BRIEF
Would you please transcribe, exactly as written, the lines of the entries below starting at the one that holds "R3: 10k (+3V3, J3/1) -> 43k (+3V3, J3/1)" and ending at the one that holds "IC3: OR CD4071", both included?
*** DATA LISTING Section Begins ***
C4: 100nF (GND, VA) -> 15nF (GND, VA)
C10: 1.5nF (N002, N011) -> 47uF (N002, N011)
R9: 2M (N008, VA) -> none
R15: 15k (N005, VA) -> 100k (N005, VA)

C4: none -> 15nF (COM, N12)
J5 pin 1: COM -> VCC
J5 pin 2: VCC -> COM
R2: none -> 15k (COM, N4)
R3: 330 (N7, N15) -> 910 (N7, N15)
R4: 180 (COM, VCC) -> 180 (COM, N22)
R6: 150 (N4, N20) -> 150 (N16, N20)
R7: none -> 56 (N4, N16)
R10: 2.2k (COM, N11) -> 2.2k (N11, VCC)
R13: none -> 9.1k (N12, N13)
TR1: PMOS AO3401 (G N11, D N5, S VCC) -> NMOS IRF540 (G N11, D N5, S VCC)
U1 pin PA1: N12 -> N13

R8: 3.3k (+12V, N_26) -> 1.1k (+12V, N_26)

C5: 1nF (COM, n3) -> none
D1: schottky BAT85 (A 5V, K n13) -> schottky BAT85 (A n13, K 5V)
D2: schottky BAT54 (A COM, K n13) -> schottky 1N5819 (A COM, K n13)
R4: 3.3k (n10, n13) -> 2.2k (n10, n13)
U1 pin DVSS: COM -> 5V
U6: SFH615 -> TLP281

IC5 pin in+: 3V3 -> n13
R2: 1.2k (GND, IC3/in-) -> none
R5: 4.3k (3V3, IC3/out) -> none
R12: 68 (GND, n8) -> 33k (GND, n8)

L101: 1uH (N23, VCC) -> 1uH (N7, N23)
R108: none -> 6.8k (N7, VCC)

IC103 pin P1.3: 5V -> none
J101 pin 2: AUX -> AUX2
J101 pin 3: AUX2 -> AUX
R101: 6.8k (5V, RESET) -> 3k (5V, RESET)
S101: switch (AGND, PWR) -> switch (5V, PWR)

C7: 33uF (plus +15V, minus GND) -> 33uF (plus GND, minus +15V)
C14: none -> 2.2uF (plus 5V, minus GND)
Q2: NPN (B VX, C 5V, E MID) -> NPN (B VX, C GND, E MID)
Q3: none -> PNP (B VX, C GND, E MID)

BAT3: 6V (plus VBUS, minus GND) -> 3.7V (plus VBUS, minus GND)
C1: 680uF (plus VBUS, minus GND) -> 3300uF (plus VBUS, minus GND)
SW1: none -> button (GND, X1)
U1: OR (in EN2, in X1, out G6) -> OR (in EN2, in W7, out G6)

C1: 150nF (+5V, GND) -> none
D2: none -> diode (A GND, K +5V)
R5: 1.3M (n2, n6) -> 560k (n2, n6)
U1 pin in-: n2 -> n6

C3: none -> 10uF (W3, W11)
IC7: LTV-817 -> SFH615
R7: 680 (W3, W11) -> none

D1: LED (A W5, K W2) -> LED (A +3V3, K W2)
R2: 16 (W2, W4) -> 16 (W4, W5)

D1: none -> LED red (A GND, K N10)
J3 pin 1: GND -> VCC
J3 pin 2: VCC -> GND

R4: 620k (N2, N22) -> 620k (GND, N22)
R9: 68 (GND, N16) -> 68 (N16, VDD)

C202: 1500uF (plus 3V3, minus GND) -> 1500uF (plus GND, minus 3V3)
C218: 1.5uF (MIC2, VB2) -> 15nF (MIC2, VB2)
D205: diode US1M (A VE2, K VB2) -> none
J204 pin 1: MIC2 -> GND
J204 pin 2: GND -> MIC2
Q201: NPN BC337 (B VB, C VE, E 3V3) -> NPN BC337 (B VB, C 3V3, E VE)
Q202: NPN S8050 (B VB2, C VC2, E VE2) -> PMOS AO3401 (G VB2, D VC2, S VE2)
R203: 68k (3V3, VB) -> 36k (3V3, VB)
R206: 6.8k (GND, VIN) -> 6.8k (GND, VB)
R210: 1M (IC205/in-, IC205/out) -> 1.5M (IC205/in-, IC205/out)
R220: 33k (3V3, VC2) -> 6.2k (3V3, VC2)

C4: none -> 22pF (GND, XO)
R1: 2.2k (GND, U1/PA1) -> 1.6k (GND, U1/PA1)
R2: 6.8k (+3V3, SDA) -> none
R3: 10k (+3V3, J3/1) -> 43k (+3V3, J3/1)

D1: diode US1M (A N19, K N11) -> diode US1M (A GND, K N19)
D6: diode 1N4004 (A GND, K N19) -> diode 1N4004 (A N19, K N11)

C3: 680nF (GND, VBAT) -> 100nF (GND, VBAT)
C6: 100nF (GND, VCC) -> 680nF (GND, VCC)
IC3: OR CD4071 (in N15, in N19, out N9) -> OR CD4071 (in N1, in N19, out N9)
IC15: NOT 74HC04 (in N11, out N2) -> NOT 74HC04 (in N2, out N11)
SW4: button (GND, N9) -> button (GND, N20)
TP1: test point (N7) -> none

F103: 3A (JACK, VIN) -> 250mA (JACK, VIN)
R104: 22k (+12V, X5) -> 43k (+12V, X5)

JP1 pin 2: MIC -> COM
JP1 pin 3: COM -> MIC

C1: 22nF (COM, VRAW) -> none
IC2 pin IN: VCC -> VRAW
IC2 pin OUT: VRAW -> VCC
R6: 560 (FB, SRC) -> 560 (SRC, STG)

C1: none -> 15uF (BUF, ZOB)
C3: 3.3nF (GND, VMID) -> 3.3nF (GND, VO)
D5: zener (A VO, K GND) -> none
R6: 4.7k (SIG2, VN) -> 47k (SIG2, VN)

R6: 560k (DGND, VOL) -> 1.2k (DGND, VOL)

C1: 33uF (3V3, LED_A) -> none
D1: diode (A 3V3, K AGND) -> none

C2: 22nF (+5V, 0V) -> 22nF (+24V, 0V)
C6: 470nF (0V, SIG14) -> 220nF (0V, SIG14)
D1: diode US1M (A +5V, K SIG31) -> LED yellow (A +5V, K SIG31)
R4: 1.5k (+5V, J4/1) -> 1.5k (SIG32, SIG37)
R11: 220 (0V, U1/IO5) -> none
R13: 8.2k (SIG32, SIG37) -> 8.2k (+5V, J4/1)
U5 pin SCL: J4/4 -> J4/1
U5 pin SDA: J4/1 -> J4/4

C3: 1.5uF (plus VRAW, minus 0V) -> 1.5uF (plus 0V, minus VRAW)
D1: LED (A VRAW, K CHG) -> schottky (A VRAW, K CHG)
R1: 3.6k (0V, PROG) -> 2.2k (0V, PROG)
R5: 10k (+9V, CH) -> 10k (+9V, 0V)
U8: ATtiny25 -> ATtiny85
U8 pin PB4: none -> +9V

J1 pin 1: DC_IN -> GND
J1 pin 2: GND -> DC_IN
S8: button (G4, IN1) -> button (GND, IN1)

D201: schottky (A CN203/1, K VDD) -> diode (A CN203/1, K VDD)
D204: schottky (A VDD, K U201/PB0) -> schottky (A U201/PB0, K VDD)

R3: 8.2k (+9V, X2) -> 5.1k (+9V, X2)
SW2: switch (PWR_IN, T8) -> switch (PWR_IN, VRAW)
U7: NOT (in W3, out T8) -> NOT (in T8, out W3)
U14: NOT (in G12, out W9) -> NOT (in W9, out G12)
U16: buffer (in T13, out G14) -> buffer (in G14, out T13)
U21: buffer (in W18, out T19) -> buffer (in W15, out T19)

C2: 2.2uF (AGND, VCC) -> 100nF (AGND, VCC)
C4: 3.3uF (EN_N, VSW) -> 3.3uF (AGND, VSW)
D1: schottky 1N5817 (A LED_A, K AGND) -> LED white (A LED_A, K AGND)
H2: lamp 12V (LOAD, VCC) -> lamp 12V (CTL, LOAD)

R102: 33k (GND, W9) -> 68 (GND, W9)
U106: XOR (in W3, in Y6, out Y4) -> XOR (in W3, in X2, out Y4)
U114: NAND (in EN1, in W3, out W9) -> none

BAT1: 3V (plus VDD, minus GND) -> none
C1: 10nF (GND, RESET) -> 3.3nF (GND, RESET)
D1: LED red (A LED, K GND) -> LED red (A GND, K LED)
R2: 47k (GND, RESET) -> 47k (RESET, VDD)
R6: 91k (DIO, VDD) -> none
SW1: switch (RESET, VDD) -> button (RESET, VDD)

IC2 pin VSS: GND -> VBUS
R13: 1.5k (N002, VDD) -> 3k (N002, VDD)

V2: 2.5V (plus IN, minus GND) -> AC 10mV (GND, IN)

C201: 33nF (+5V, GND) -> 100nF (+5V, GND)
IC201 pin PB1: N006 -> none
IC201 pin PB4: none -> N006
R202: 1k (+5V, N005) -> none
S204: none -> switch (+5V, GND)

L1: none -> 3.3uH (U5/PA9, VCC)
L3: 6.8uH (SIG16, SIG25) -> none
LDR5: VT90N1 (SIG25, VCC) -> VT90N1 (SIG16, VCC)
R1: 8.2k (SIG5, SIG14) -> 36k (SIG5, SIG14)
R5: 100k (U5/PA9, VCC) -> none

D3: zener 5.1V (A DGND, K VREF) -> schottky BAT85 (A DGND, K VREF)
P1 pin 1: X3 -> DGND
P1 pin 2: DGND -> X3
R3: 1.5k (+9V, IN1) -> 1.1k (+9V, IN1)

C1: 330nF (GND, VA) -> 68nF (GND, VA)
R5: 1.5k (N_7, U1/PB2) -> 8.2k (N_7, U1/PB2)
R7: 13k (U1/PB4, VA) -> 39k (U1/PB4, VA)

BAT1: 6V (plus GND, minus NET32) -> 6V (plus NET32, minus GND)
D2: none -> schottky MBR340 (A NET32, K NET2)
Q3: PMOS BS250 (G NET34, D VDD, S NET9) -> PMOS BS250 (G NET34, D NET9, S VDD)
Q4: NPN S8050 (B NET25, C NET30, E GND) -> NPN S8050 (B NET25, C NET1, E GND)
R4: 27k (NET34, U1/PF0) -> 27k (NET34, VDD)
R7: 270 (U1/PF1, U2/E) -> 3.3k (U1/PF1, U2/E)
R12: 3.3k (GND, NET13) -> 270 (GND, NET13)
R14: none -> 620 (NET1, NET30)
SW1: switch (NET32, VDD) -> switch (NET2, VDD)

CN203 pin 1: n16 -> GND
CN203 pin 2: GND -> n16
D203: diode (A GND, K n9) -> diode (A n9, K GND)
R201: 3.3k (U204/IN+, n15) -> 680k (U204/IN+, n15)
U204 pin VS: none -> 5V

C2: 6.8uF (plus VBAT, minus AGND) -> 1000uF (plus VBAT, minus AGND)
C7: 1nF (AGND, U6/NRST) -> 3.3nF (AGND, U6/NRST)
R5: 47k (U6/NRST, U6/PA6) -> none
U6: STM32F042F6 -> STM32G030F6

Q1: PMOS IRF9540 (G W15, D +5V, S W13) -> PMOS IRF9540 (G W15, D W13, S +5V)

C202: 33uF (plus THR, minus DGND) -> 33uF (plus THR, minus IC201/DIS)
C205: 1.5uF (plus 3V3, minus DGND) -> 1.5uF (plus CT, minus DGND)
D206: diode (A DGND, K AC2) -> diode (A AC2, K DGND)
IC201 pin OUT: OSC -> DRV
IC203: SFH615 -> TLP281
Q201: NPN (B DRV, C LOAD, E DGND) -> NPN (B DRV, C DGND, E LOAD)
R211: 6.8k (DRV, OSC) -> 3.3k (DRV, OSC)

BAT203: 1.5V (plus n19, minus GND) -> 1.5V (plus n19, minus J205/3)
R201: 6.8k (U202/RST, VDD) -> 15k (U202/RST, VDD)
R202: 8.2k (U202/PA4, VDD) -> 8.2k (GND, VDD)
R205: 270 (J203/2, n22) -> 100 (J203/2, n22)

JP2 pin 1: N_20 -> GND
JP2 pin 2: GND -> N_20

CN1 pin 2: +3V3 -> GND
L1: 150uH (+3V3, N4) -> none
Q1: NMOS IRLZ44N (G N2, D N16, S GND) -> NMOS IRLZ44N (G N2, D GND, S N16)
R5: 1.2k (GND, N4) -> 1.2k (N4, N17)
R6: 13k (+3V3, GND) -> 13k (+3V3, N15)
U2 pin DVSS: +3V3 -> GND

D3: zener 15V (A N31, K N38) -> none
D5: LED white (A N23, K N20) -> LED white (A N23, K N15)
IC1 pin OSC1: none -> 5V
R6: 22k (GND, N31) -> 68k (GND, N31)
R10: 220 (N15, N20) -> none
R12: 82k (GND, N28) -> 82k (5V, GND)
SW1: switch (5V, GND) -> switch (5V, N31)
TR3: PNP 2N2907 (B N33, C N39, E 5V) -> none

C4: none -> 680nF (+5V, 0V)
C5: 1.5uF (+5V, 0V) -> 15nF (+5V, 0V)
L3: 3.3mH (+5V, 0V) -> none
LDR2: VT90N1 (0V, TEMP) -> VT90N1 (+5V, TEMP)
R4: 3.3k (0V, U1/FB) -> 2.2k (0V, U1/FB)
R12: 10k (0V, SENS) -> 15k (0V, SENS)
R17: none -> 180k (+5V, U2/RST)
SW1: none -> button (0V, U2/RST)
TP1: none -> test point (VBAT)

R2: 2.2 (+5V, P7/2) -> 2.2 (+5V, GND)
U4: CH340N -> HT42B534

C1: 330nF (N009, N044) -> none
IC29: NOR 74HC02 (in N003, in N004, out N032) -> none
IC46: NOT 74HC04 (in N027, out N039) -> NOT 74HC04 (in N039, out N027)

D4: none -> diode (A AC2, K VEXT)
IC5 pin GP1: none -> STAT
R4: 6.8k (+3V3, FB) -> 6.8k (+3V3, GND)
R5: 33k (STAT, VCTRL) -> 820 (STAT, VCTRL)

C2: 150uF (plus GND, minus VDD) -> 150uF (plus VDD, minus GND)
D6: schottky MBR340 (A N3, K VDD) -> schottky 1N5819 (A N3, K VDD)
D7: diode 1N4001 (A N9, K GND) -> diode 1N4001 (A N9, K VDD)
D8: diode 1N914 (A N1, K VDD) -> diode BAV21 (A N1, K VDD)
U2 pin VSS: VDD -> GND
*** DATA LISTING Section Ends ***
ANSWER BOX
R3: 10k (+3V3, J3/1) -> 43k (+3V3, J3/1)

D1: diode US1M (A N19, K N11) -> diode US1M (A GND, K N19)
D6: diode 1N4004 (A GND, K N19) -> diode 1N4004 (A N19, K N11)

C3: 680nF (GND, VBAT) -> 100nF (GND, VBAT)
C6: 100nF (GND, VCC) -> 680nF (GND, VCC)
IC3: OR CD4071 (in N15, in N19, out N9) -> OR CD4071 (in N1, in N19, out N9)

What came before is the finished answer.